Start of Block

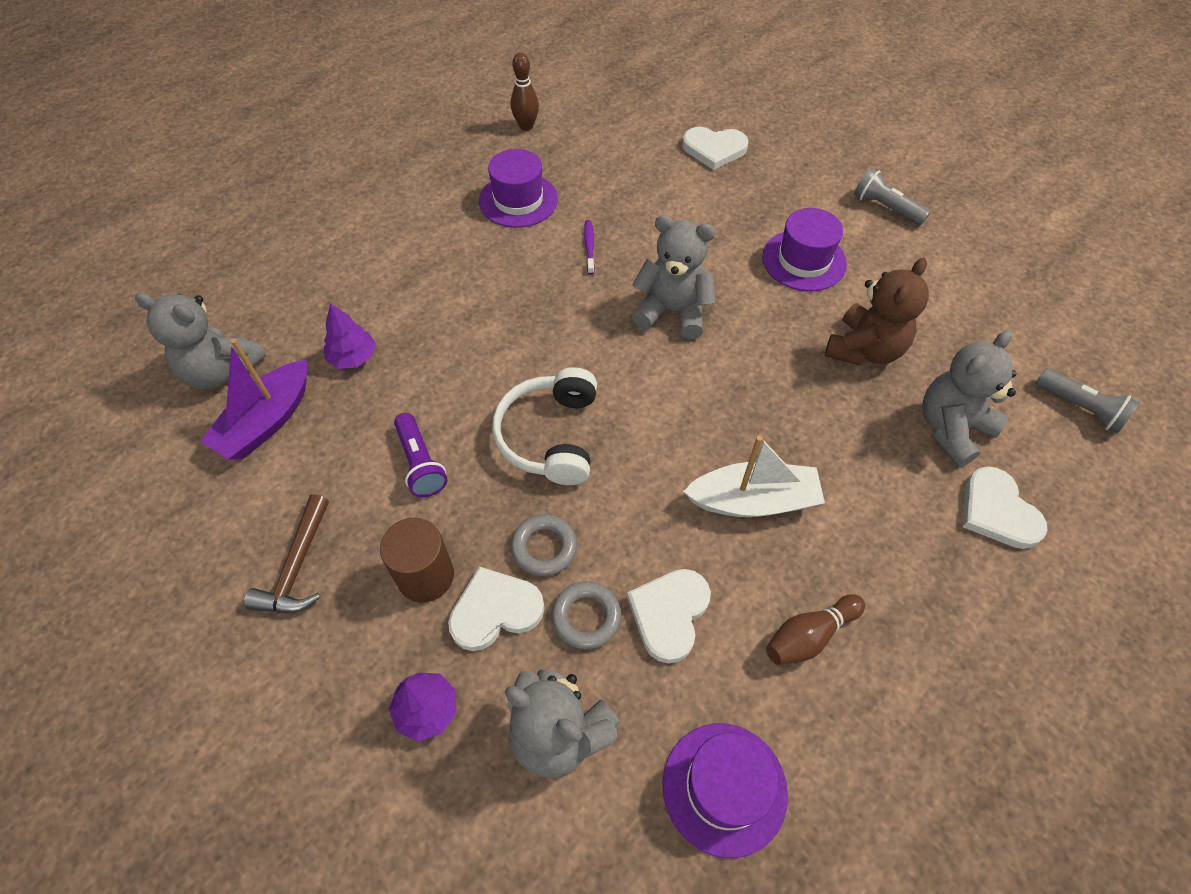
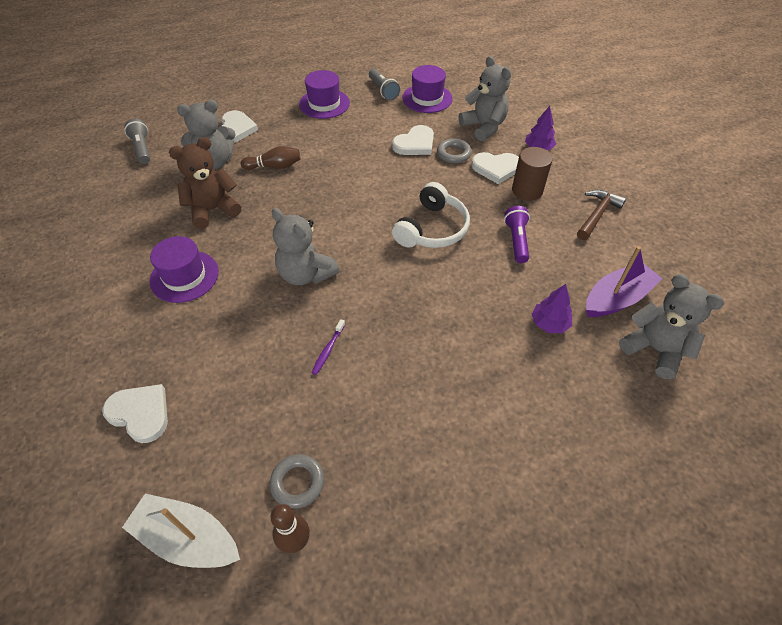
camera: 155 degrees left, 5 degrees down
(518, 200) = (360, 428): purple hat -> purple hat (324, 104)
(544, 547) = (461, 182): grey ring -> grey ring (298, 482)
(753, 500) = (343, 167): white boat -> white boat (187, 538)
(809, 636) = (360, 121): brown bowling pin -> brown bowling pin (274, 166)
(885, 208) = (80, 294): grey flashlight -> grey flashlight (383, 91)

End of Block
Start of Block

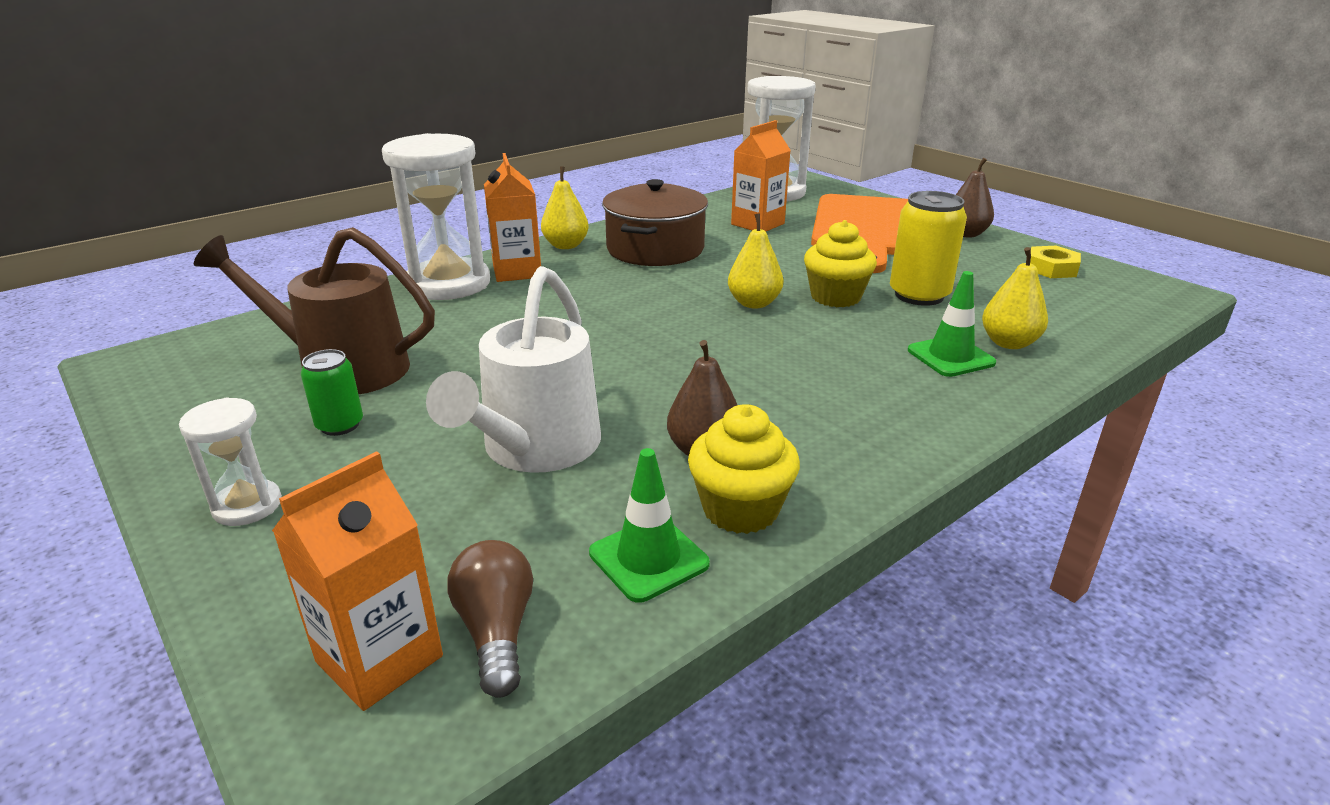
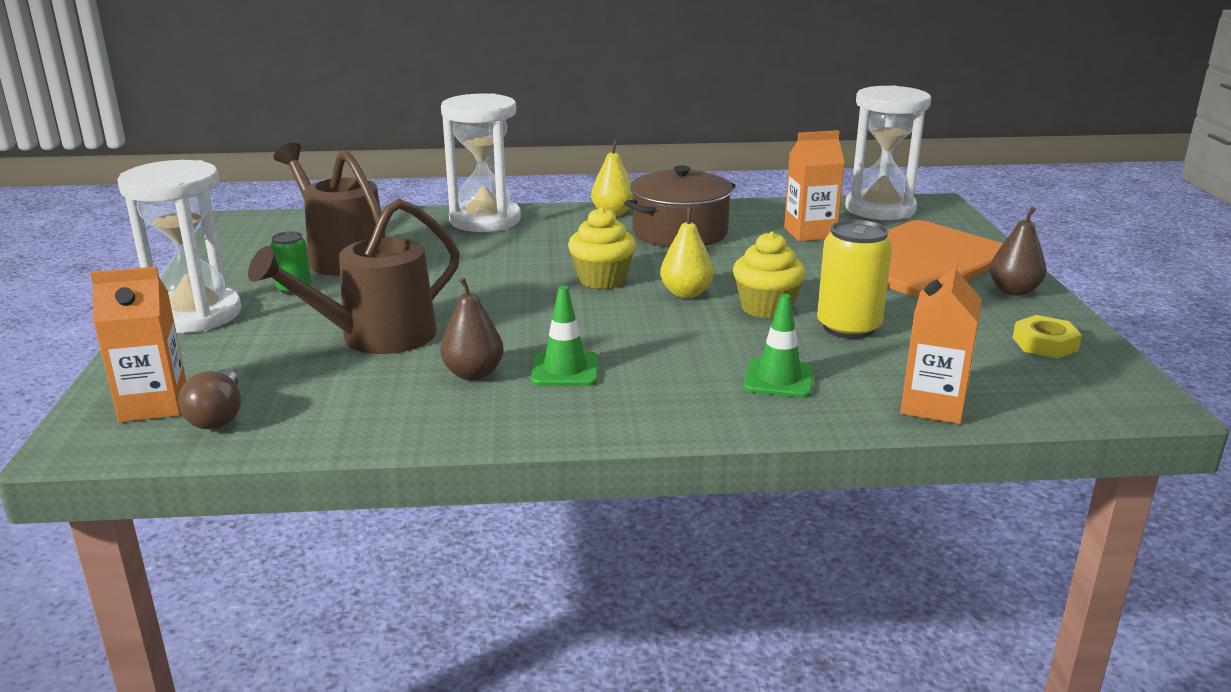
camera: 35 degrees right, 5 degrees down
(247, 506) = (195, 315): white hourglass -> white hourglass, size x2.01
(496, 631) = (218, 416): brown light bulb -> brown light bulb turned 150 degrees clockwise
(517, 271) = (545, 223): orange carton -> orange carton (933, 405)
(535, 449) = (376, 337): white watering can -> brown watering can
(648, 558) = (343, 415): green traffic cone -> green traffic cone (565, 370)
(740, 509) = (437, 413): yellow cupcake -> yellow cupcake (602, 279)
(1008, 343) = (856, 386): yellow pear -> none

End of Block

» **How to complete this task**
In the entries above, find the line holding "(517, 271) = (545, 223): orange" and the line holding "(1008, 343) = (856, 386): yellow pear -> none", then retype exactly those two lines and every line between them, and nothing else.

» **Problem solution**
(517, 271) = (545, 223): orange carton -> orange carton (933, 405)
(535, 449) = (376, 337): white watering can -> brown watering can
(648, 558) = (343, 415): green traffic cone -> green traffic cone (565, 370)
(740, 509) = (437, 413): yellow cupcake -> yellow cupcake (602, 279)
(1008, 343) = (856, 386): yellow pear -> none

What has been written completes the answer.